### Records to process ###
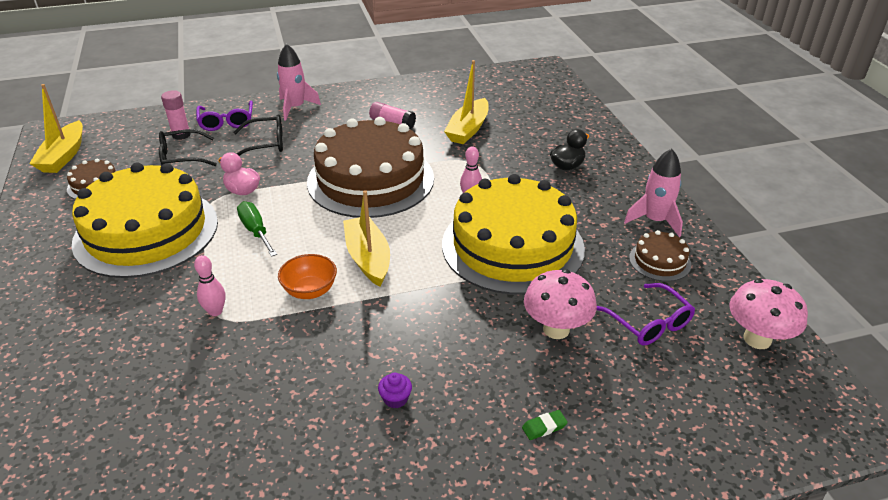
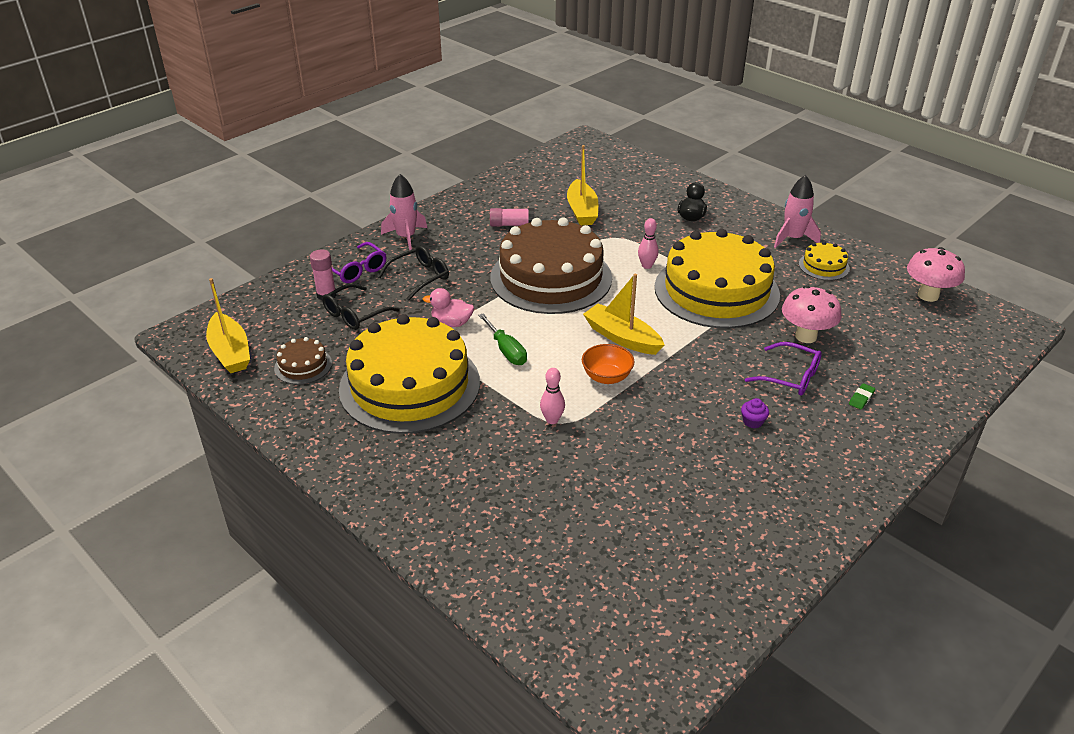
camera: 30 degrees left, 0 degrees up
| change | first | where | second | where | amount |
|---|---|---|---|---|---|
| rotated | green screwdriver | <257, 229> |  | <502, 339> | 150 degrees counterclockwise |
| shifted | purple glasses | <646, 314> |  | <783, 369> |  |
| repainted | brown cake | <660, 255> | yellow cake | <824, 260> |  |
###
* [What needs to be done]: Every line above is to be reproduced verbatim, and the pictures are to be omitted.

* [Written response]:
camera: 30 degrees left, 0 degrees up
| change | first | where | second | where | amount |
|---|---|---|---|---|---|
| rotated | green screwdriver | <257, 229> |  | <502, 339> | 150 degrees counterclockwise |
| shifted | purple glasses | <646, 314> |  | <783, 369> |  |
| repainted | brown cake | <660, 255> | yellow cake | <824, 260> |  |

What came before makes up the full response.